EXERCISE DESCRIPTION: The data below holds a line containing "The snow-white key" and a line containing "The jet-black wallet"; please quote exactly those two lines and every line between them, and nothing else.

RECORDED INFORMATION:
|---|
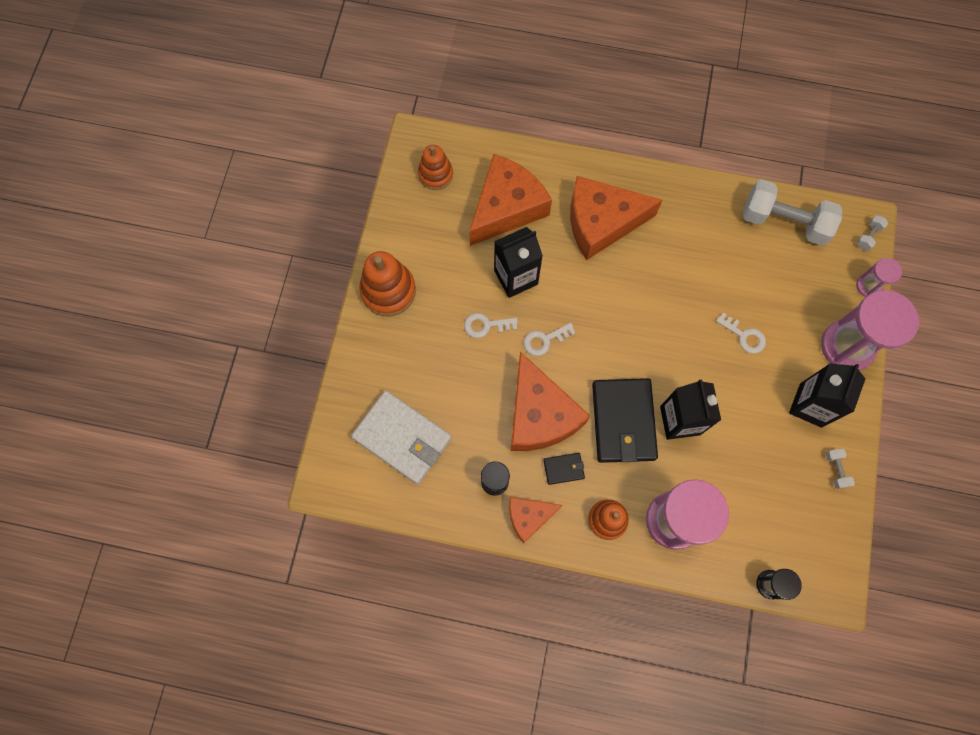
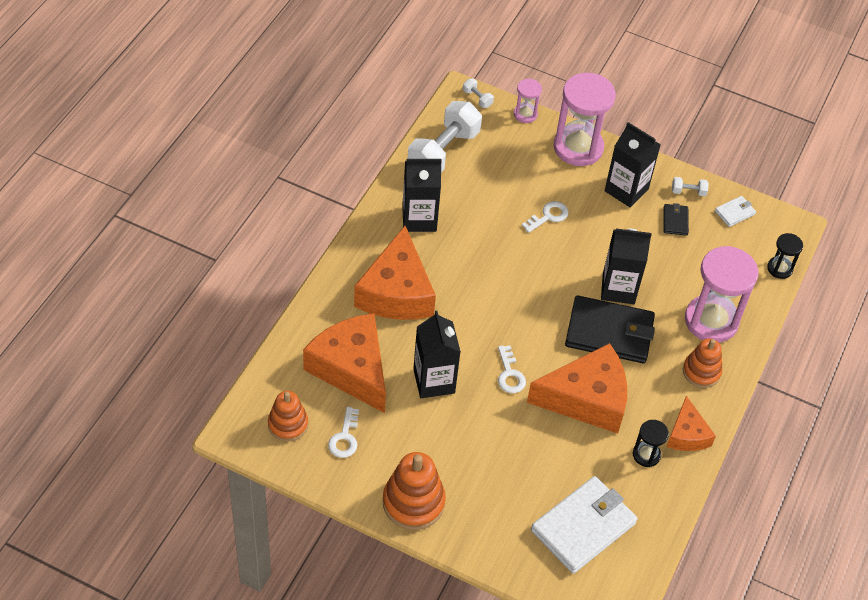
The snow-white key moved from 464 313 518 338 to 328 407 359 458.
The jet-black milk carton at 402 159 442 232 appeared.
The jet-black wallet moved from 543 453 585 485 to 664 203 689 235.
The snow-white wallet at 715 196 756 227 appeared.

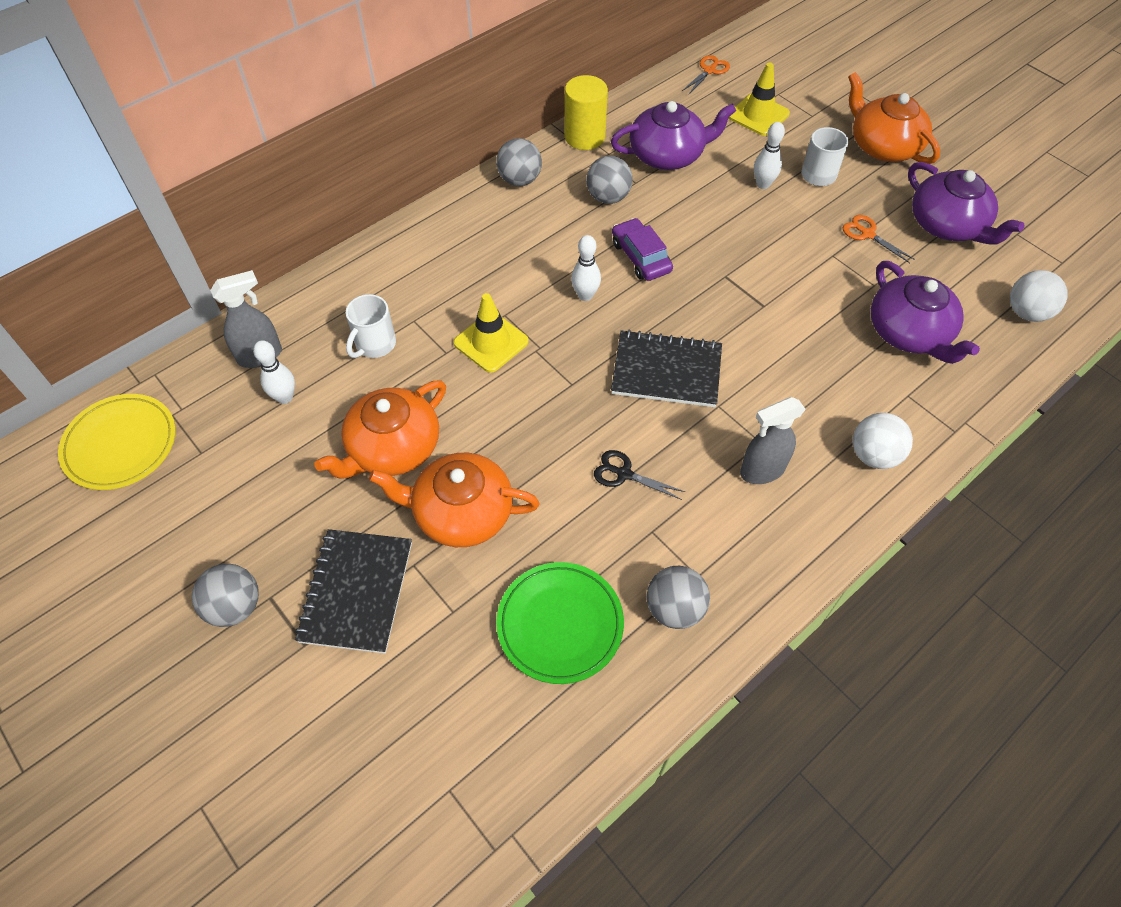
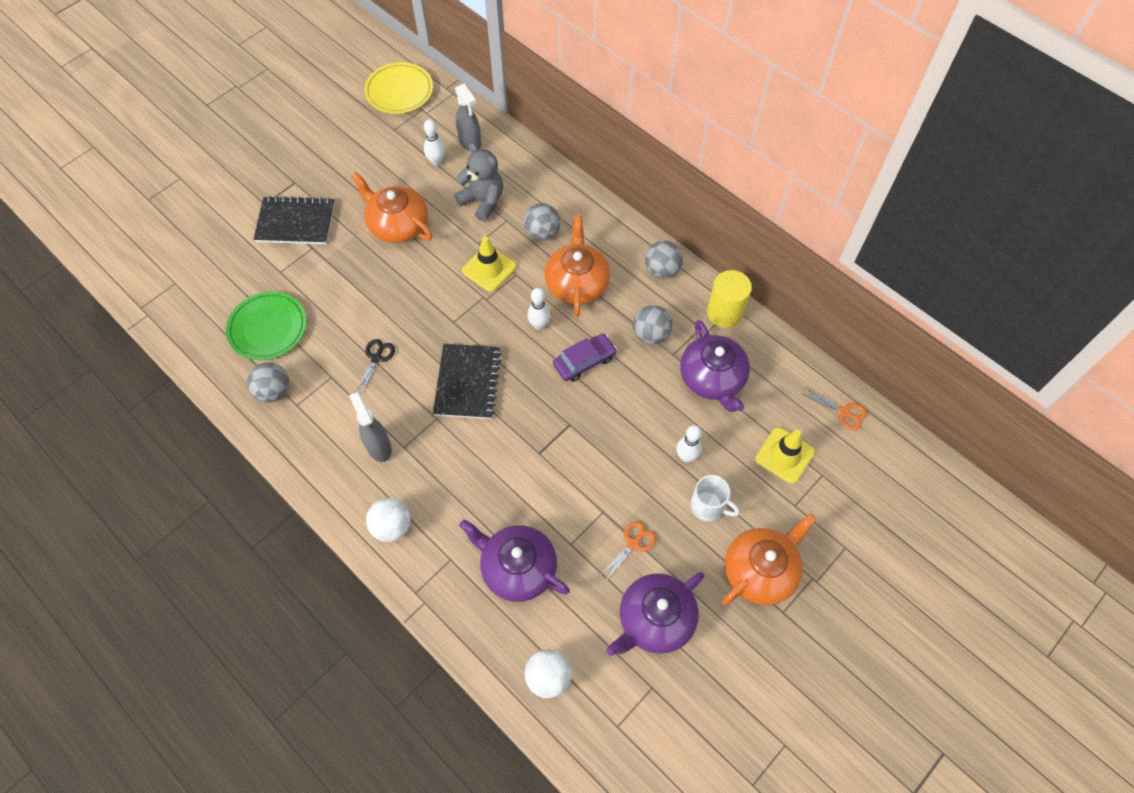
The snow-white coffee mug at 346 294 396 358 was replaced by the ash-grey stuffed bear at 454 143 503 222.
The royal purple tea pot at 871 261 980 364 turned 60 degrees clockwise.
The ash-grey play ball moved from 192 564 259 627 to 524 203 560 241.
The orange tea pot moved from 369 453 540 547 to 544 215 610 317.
|---|
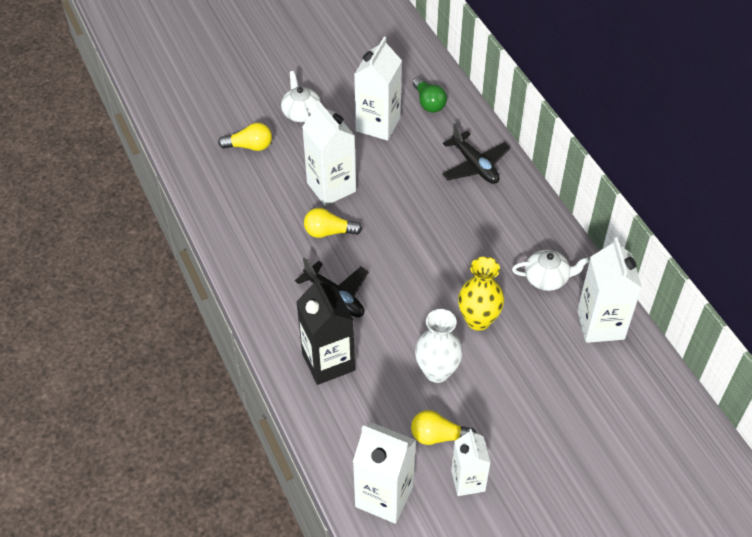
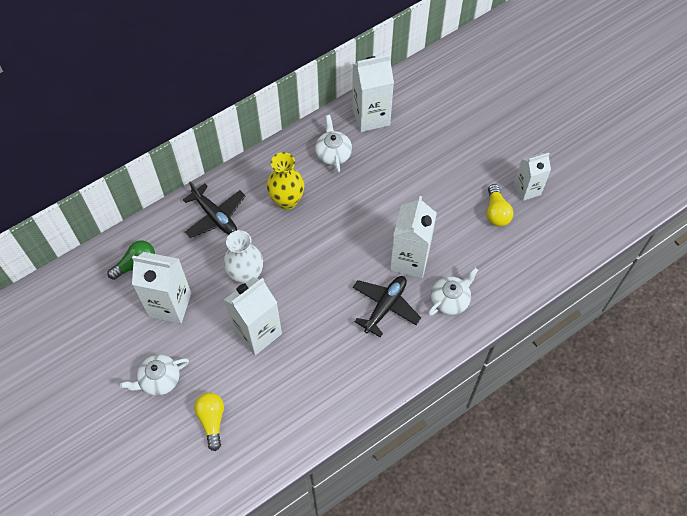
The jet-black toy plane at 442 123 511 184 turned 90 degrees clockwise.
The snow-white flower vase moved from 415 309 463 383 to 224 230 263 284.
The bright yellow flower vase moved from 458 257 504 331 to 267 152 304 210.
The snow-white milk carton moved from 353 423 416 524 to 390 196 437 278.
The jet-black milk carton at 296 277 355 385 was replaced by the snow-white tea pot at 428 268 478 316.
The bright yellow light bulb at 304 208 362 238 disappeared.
|---|
SOLUTION TO THIS EXERCISE:
The snow-white key moved from 464 313 518 338 to 328 407 359 458.
The jet-black milk carton at 402 159 442 232 appeared.
The jet-black wallet moved from 543 453 585 485 to 664 203 689 235.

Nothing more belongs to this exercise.